══ Data extract
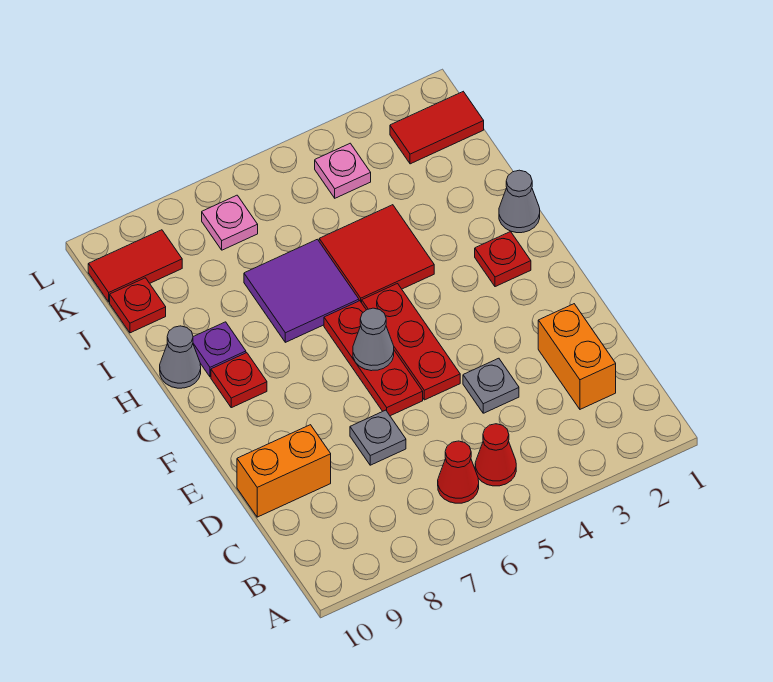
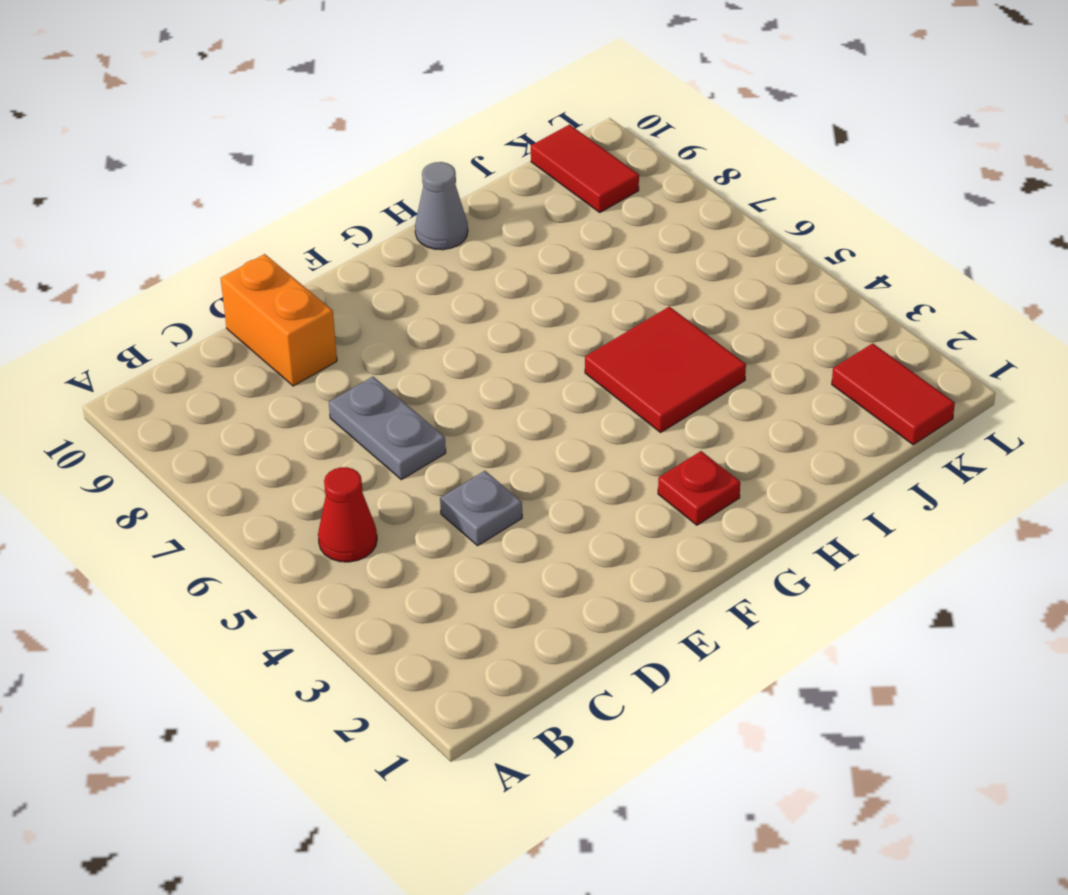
grey plate D6:D7 level 1 -> grey plate D7 level 1
none -> red cone B6 level 1
none -> orange brick C2:D2 level 1
none -> red plate E5:G5 level 1

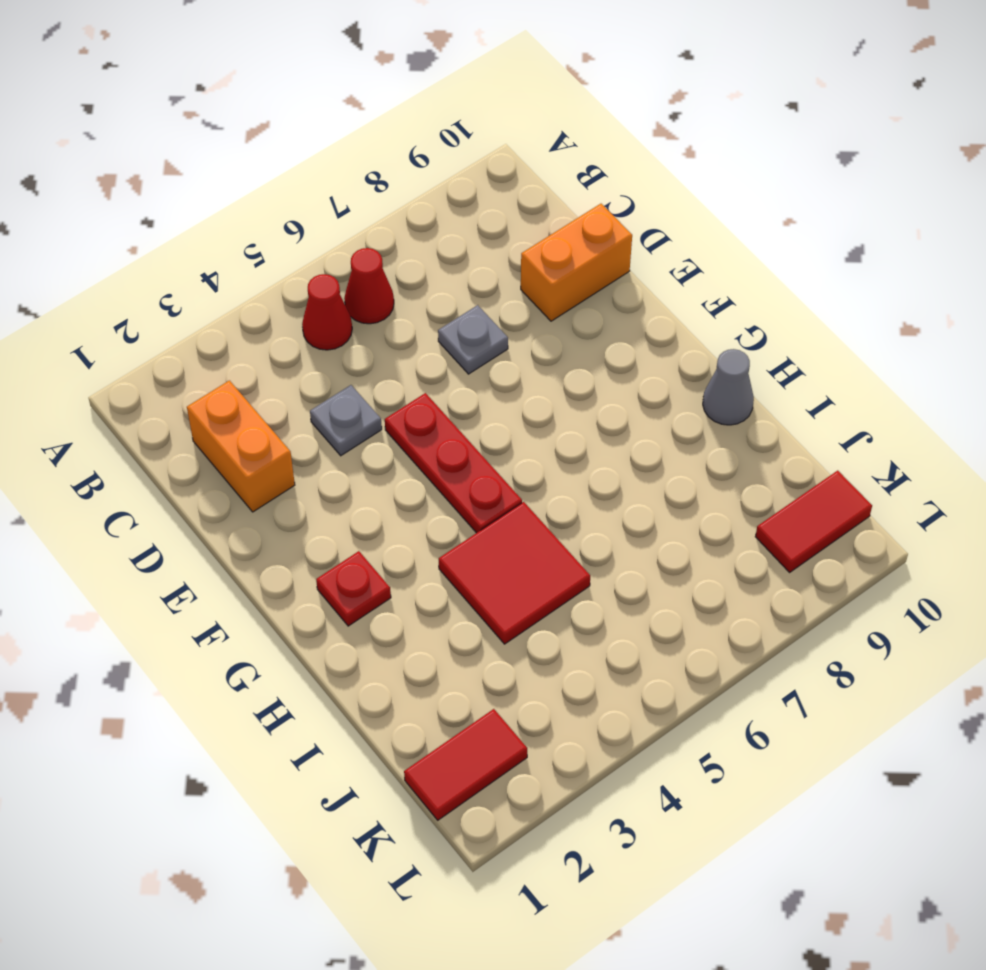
none -> red plate E6:G6 level 1
none -> red plate G9 level 1
none -> grey cone H1 level 1

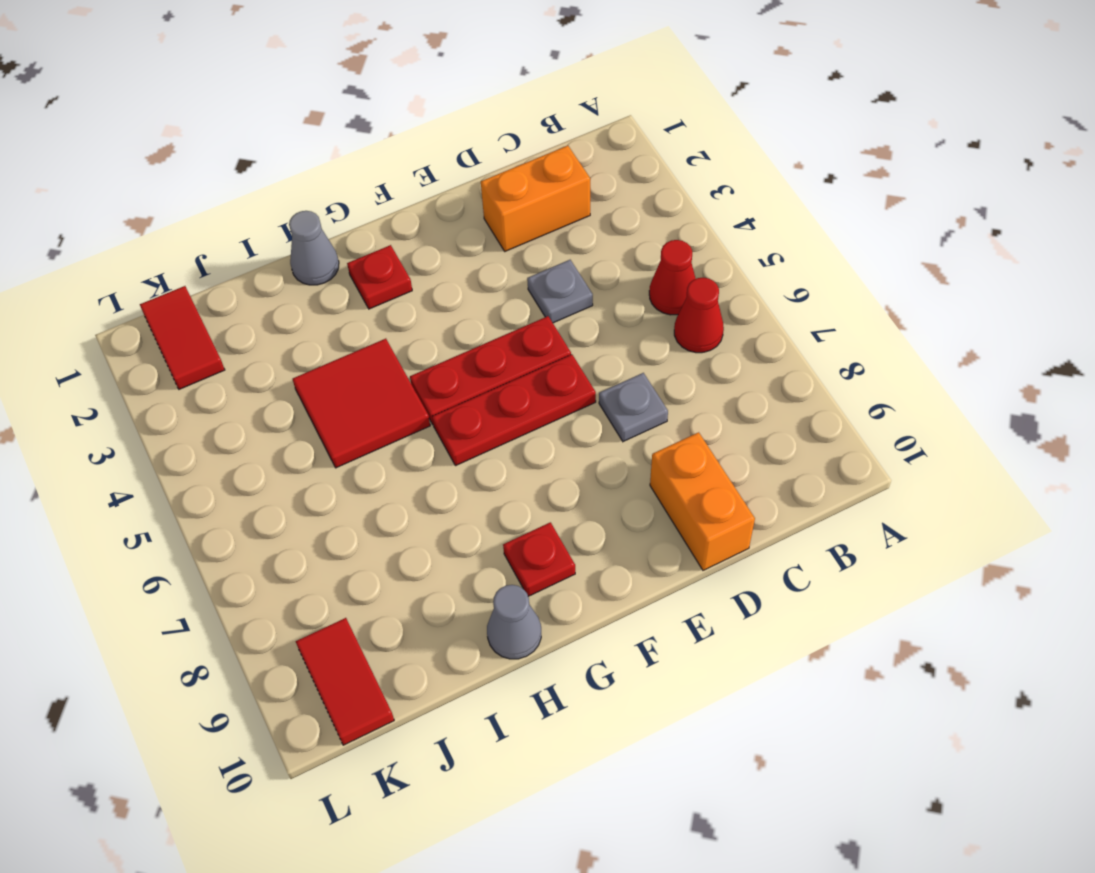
none -> purple tile H6:I7 level 1
none -> purple plate H9 level 1
none -> red plate J10 level 1

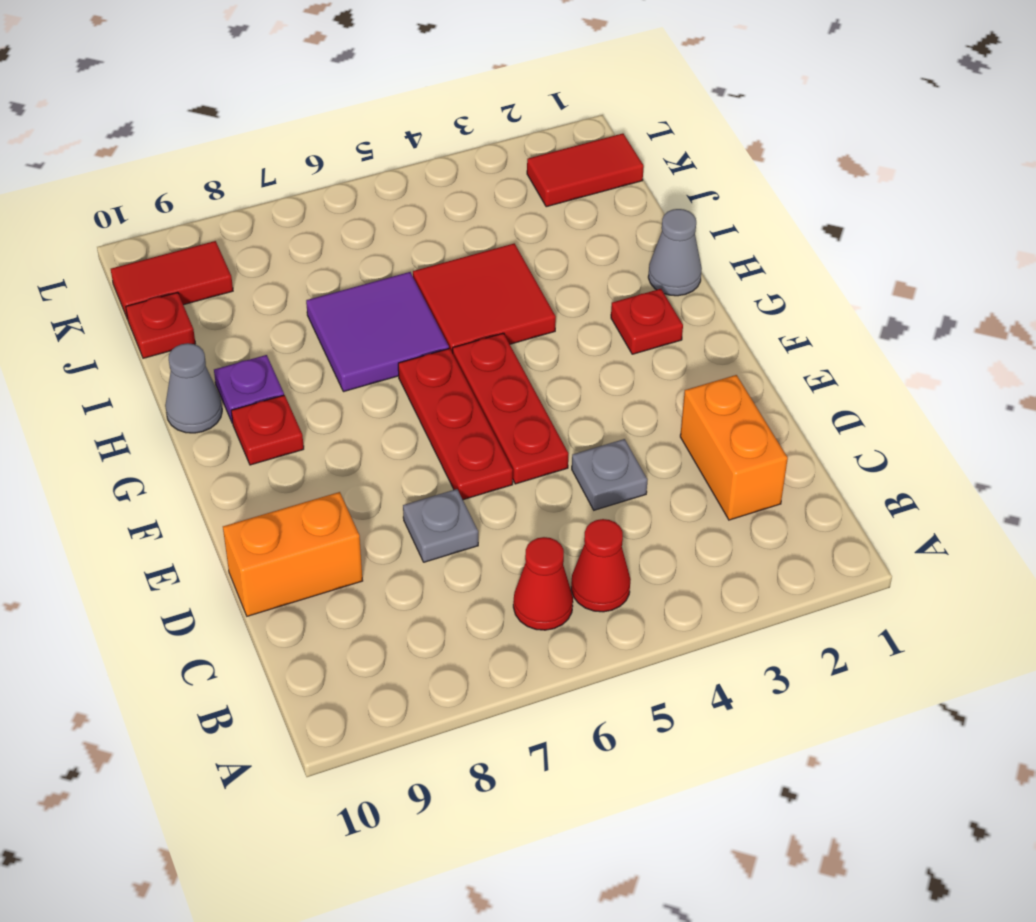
none -> pink plate K4 level 1
none -> pink plate K7 level 1
none -> grey cone F6 level 2

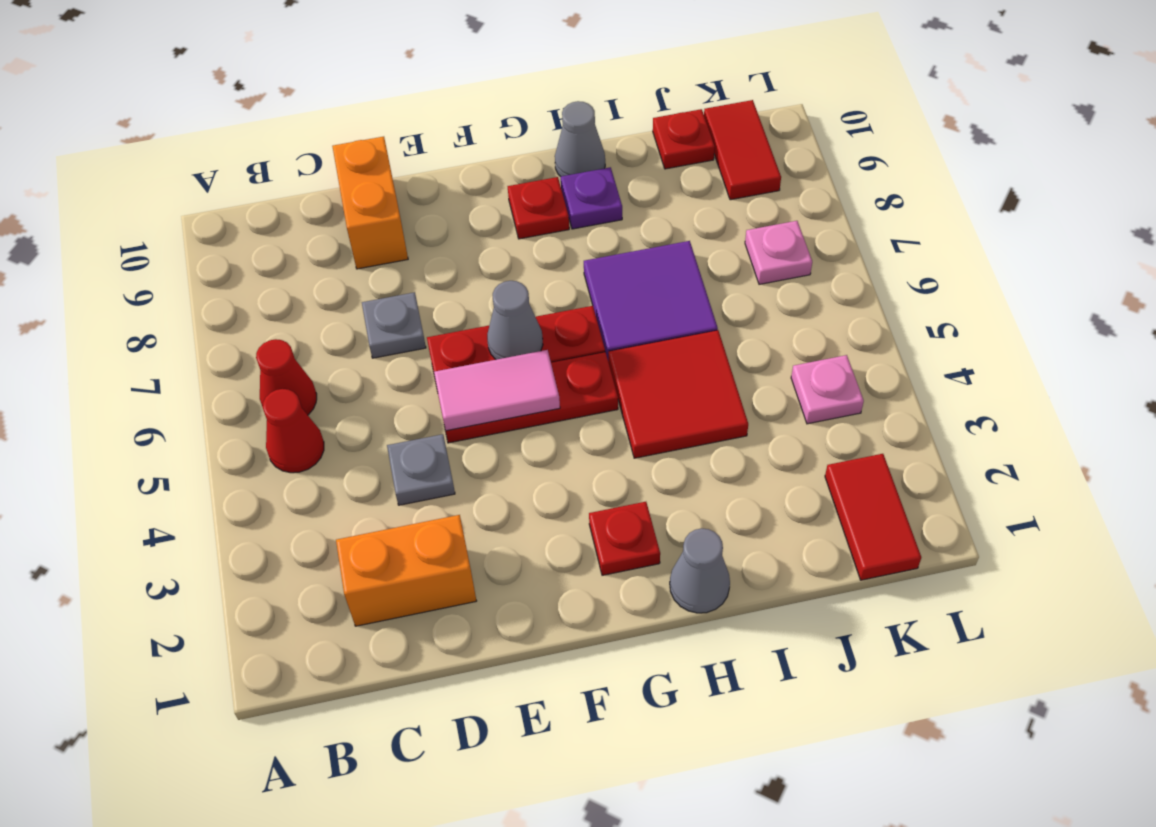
pink tile E5:F5 level 2 -> none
════
Return the full set of lines above word for word and with no pictures.

• Finished exercise:
grey plate D6:D7 level 1 -> grey plate D7 level 1
none -> red cone B6 level 1
none -> orange brick C2:D2 level 1
none -> red plate E5:G5 level 1

none -> red plate E6:G6 level 1
none -> red plate G9 level 1
none -> grey cone H1 level 1

none -> purple tile H6:I7 level 1
none -> purple plate H9 level 1
none -> red plate J10 level 1

none -> pink plate K4 level 1
none -> pink plate K7 level 1
none -> grey cone F6 level 2

pink tile E5:F5 level 2 -> none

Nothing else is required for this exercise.